INFORMATION PROVIDED:
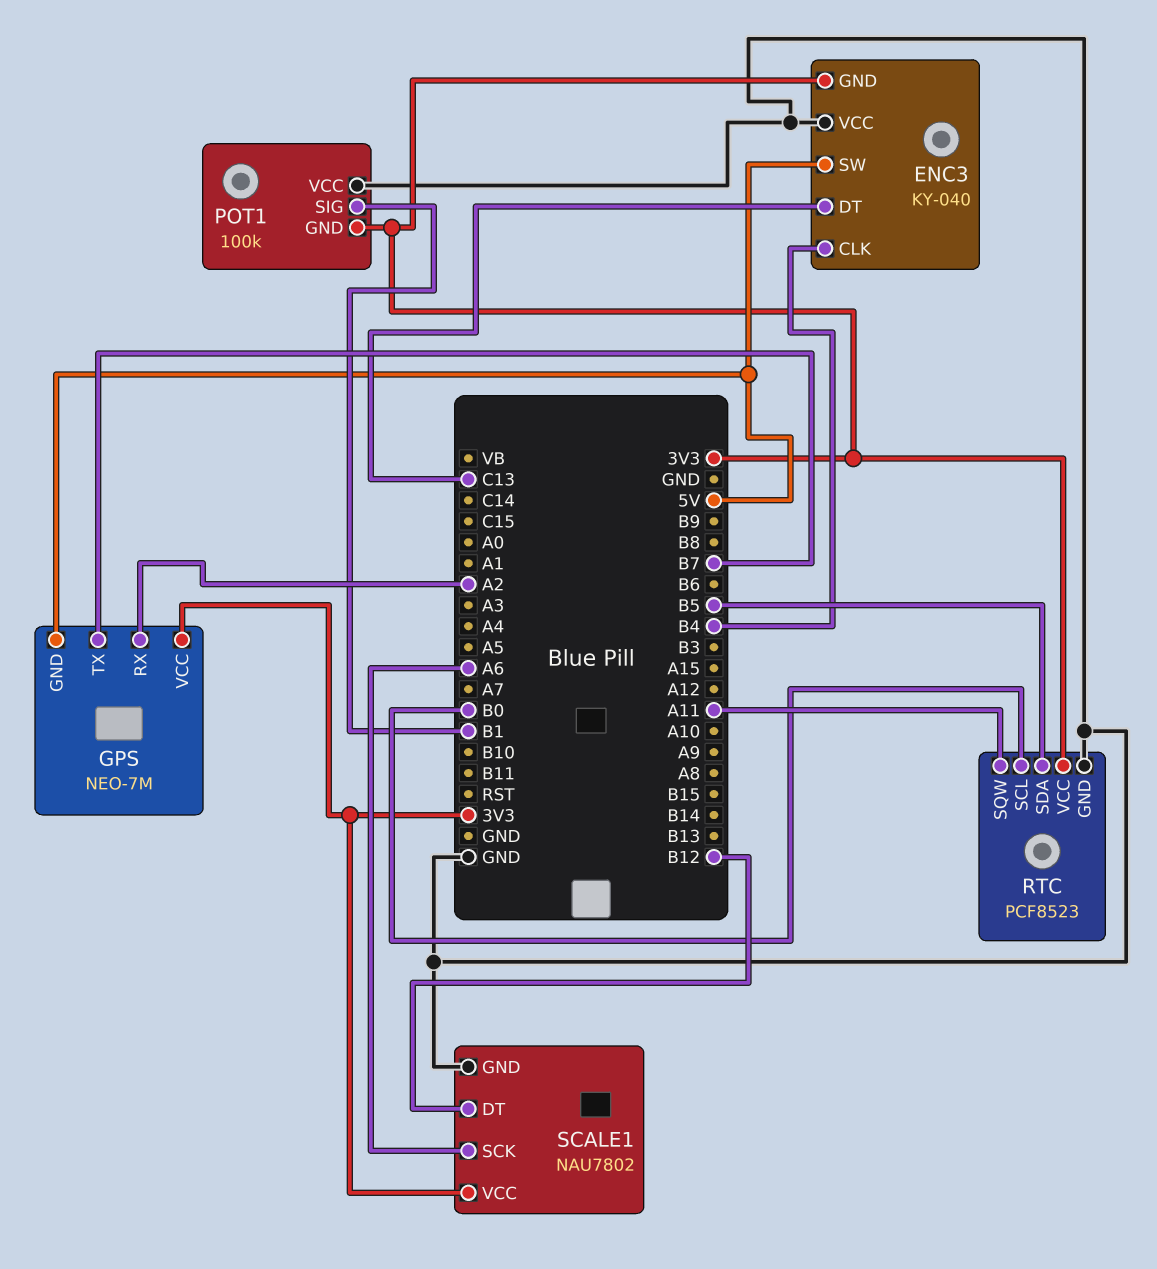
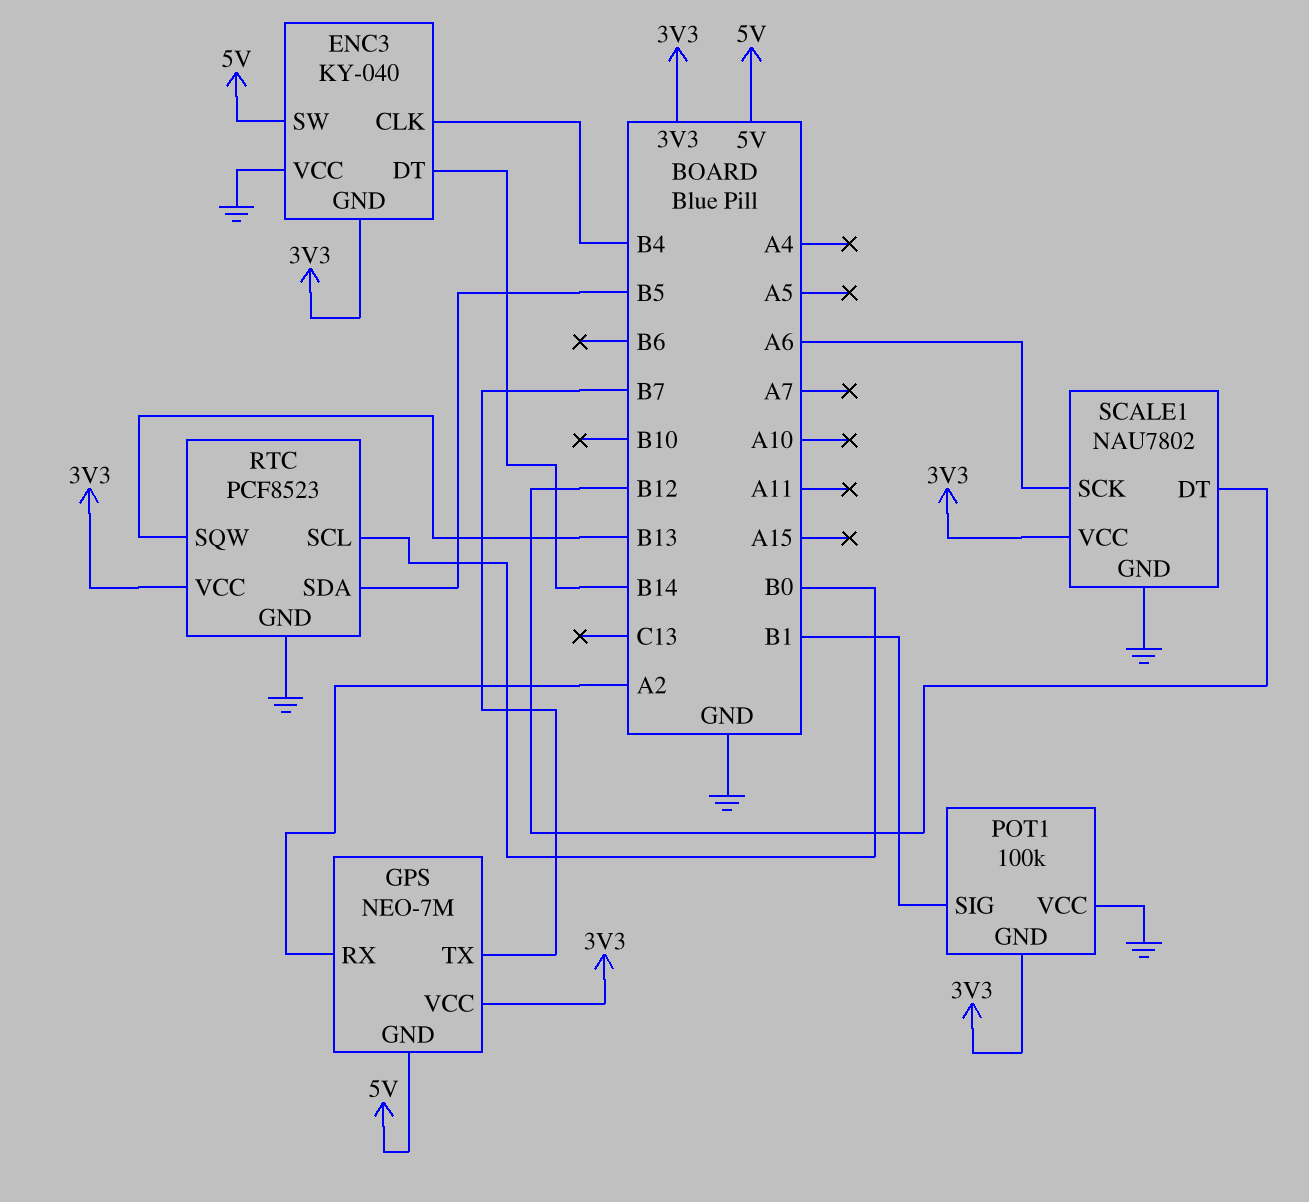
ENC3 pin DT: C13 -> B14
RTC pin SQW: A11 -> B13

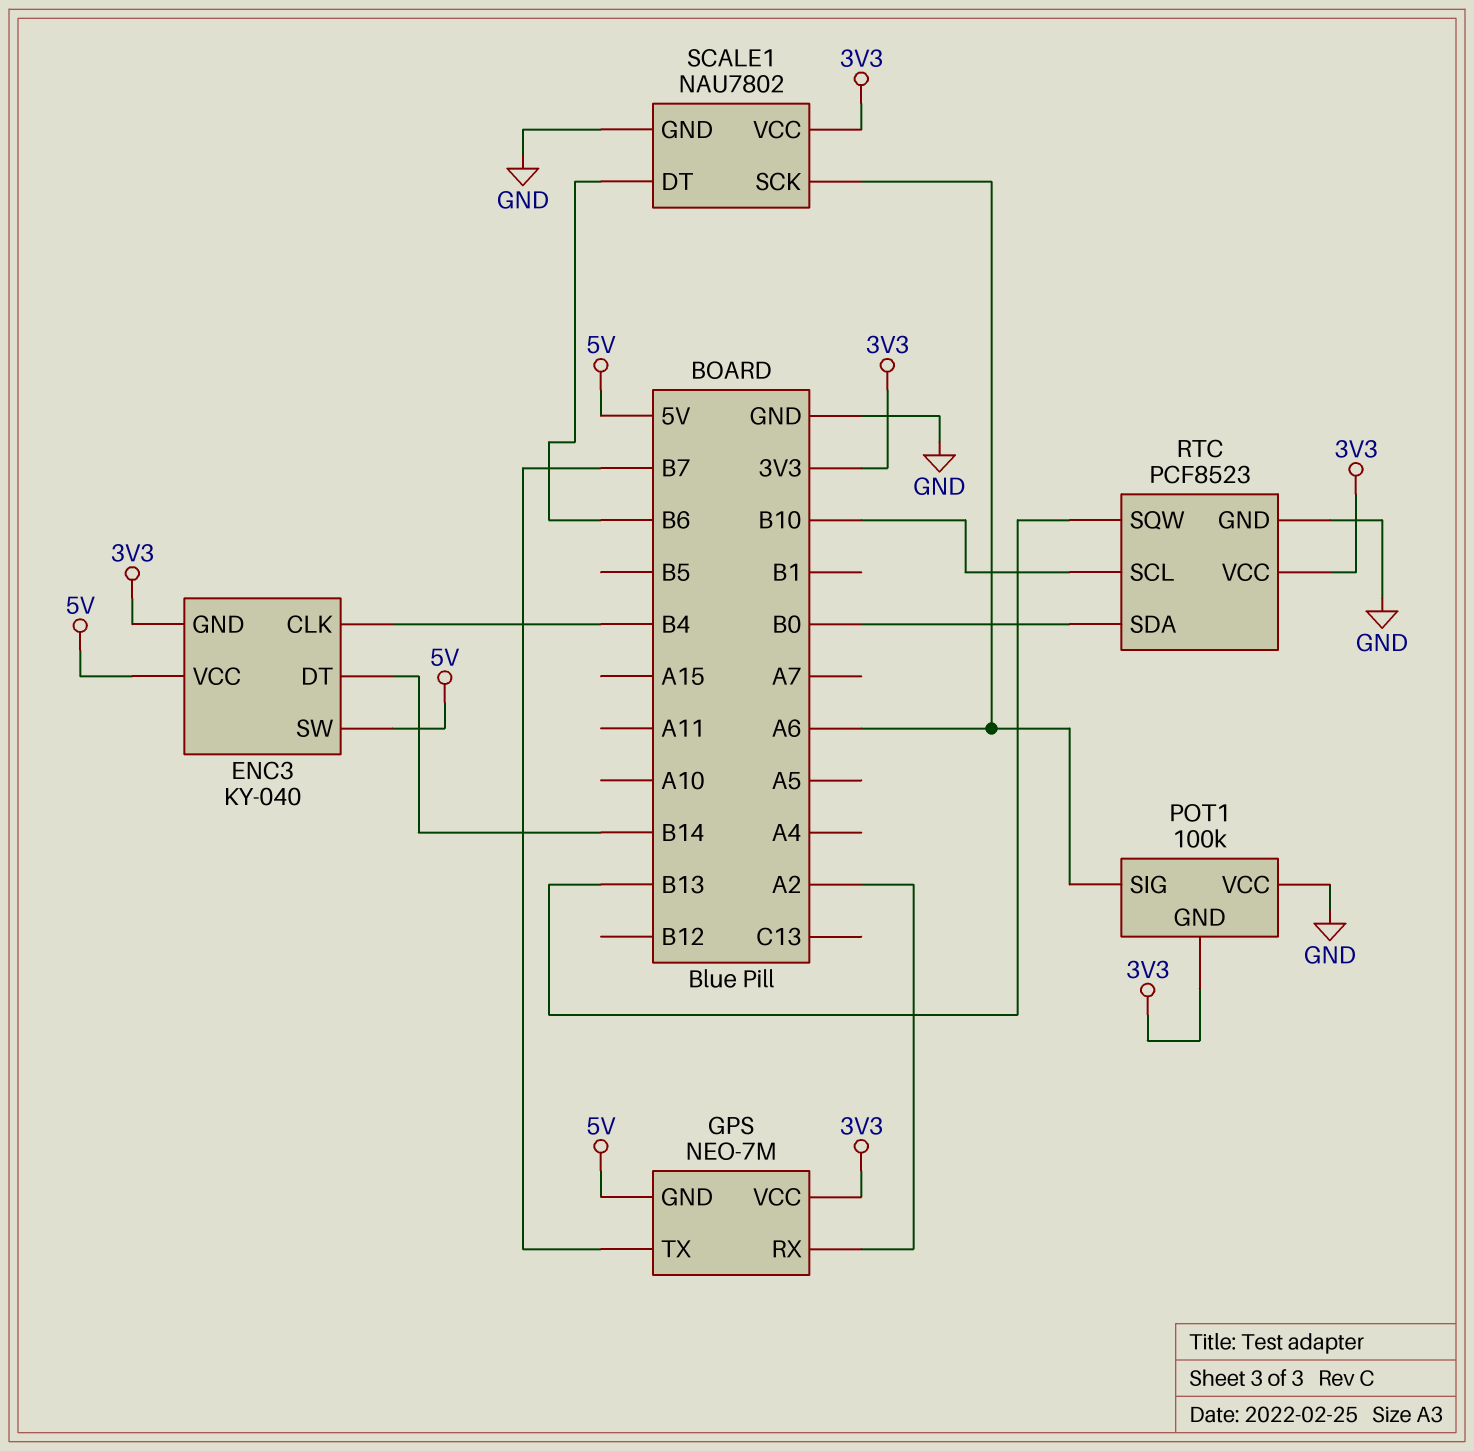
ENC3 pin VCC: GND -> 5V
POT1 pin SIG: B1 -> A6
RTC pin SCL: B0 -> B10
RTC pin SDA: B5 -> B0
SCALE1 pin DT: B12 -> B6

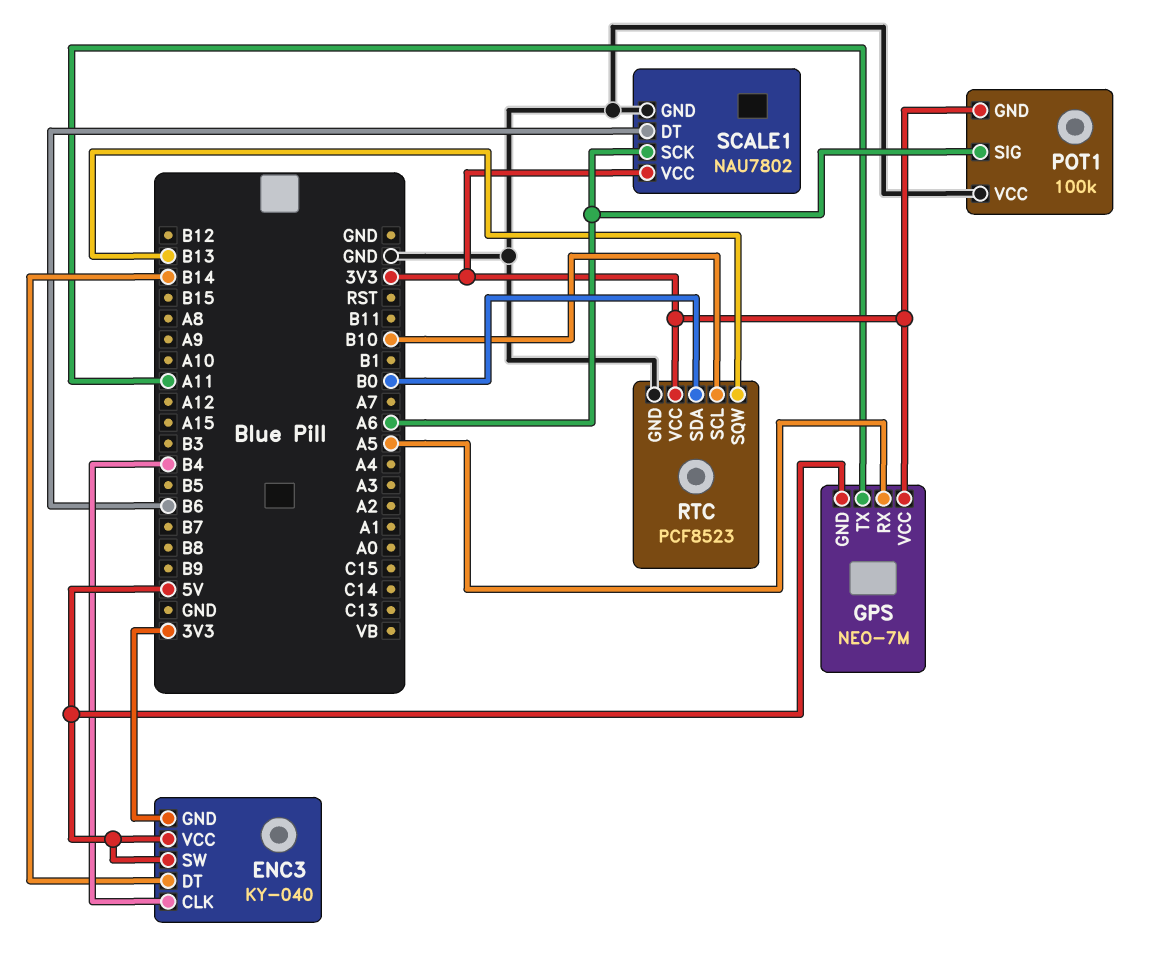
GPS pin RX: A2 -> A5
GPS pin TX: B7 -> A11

WHAT THE EXERCISE ASKS:
An exact reprint of the records above is required, with all pictures left out.

TASK RESULT:
ENC3 pin DT: C13 -> B14
RTC pin SQW: A11 -> B13

ENC3 pin VCC: GND -> 5V
POT1 pin SIG: B1 -> A6
RTC pin SCL: B0 -> B10
RTC pin SDA: B5 -> B0
SCALE1 pin DT: B12 -> B6

GPS pin RX: A2 -> A5
GPS pin TX: B7 -> A11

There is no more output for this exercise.